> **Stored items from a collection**
· · · · · · ·

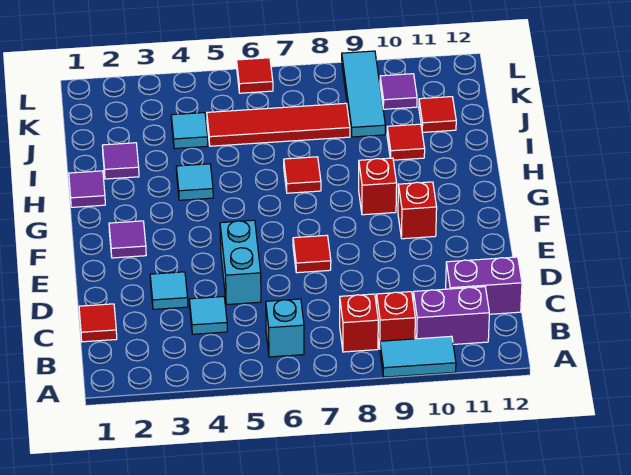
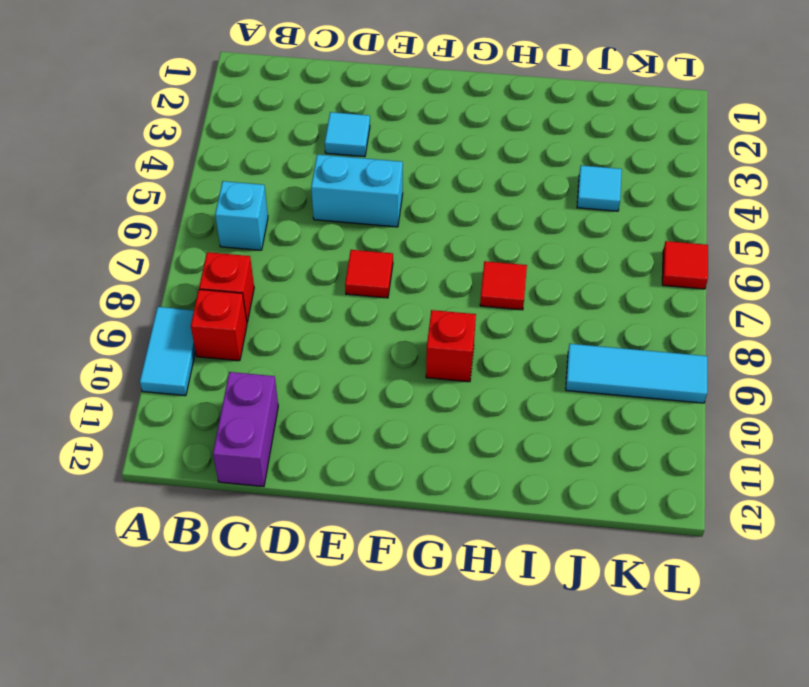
none -> purple brick B10:B11 level 1
none -> red tile C1 level 1
none -> cyan tile C4 level 1

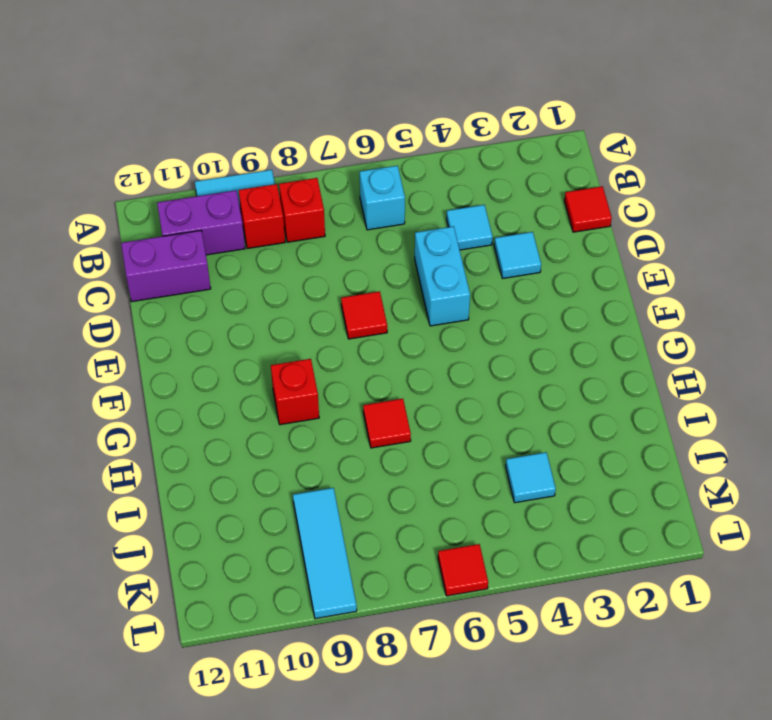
none -> purple tile F2 level 1
none -> red brick F10 level 1
none -> purple tile H1 level 1

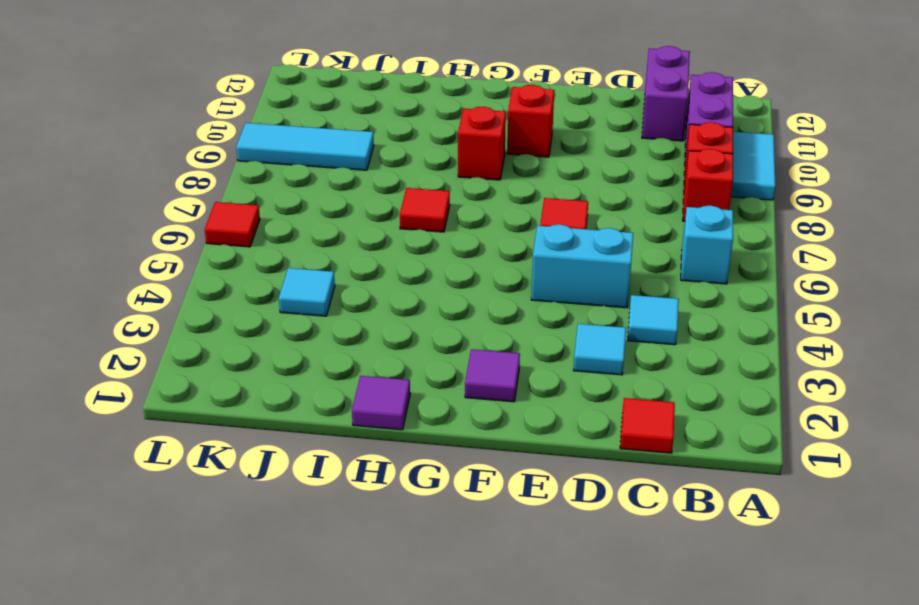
none -> cyan tile H4 level 1
none -> purple tile I2 level 1
none -> red tile I10 level 1

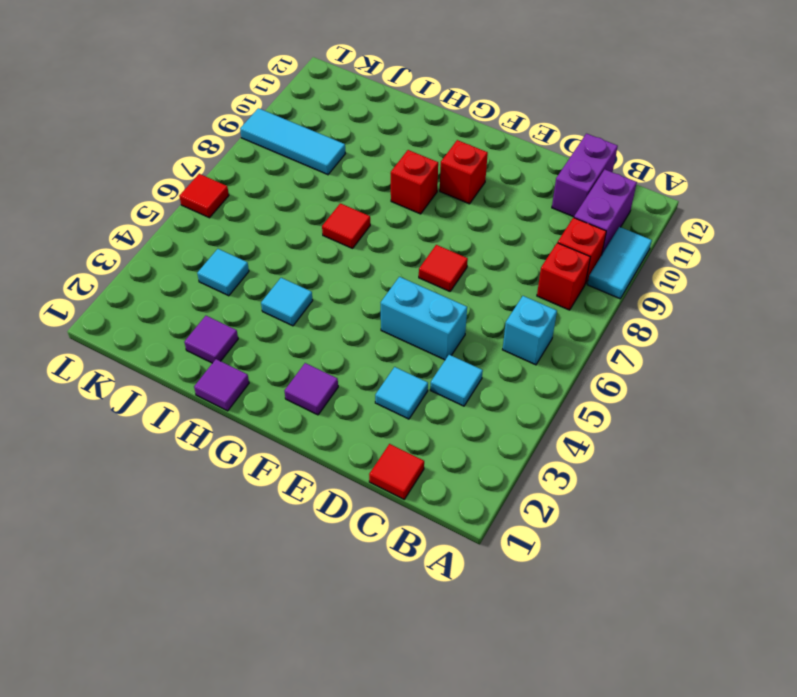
none -> red tile I10 level 1
none -> red tile J5:J8 level 1
none -> red tile J11 level 1

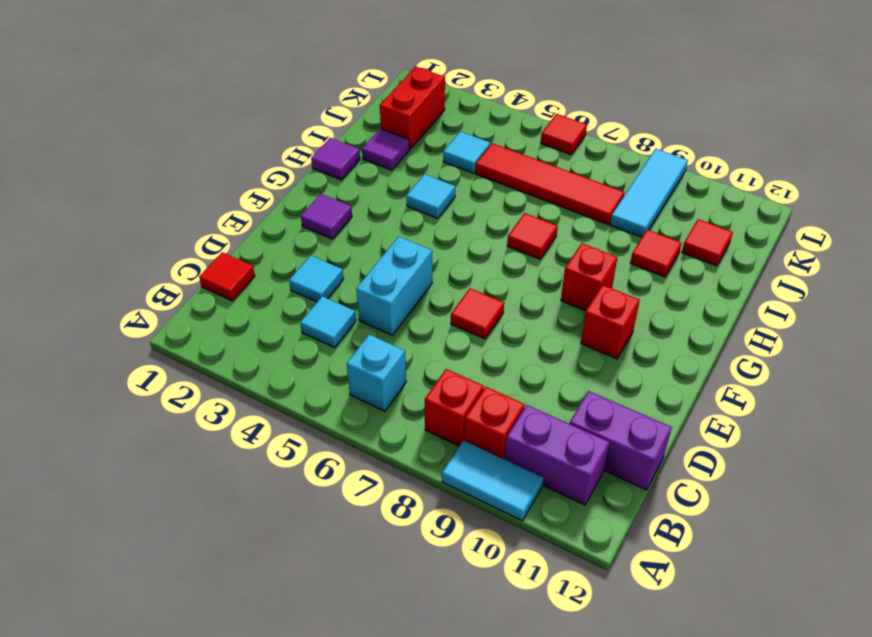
red brick J2:K2 level 1 -> none
none -> purple tile K10 level 1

· · · · · · ·

> **Activity**
All entries above must be printed again verbatim, with images excluded.

> **Task answer**
none -> purple brick B10:B11 level 1
none -> red tile C1 level 1
none -> cyan tile C4 level 1

none -> purple tile F2 level 1
none -> red brick F10 level 1
none -> purple tile H1 level 1

none -> cyan tile H4 level 1
none -> purple tile I2 level 1
none -> red tile I10 level 1

none -> red tile I10 level 1
none -> red tile J5:J8 level 1
none -> red tile J11 level 1

red brick J2:K2 level 1 -> none
none -> purple tile K10 level 1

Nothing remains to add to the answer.